#### Material supplied

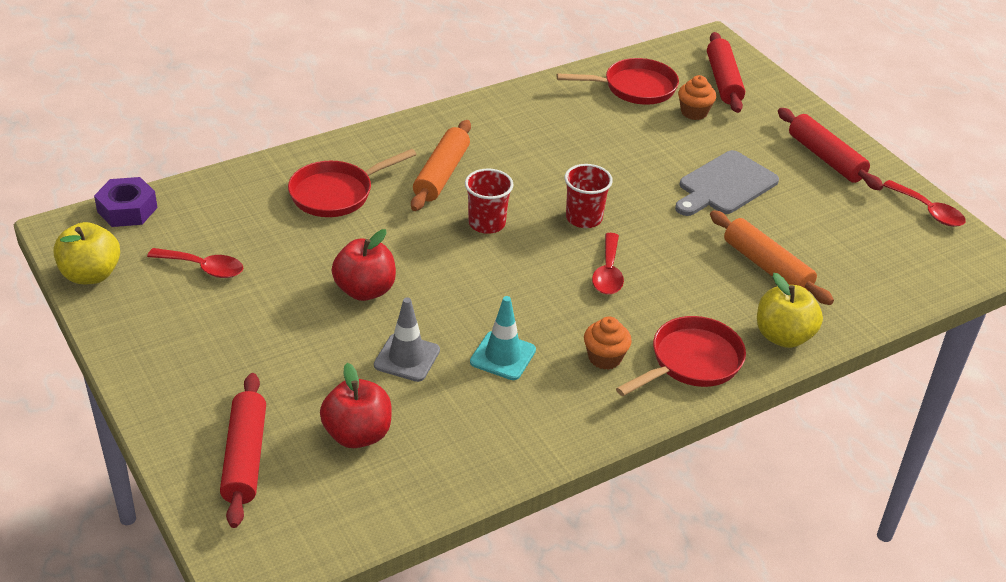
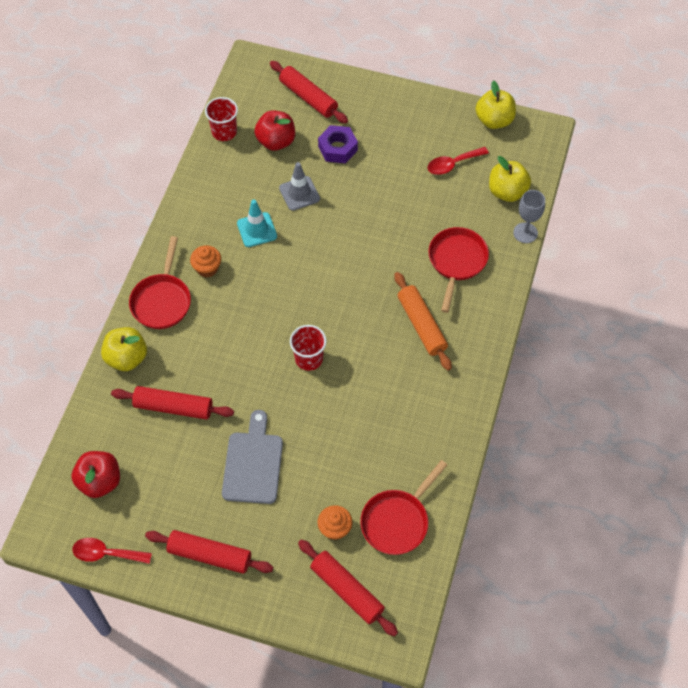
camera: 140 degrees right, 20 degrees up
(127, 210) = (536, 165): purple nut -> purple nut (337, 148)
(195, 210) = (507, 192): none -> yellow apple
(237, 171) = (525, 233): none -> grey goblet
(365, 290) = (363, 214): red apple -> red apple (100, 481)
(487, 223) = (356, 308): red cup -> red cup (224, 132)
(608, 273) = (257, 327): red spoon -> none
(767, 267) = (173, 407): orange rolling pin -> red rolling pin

########
#### Material supplied

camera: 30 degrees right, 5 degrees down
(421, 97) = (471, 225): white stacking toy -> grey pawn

########

● Exercise requirements
For the listing above, print only the lines starting at the line containing "(608, 273) = (257, 327): red spoon -> none" and ending at the line containing "(767, 267) = (173, 407): orange", exactly, both included.

● Written answer
(608, 273) = (257, 327): red spoon -> none
(767, 267) = (173, 407): orange rolling pin -> red rolling pin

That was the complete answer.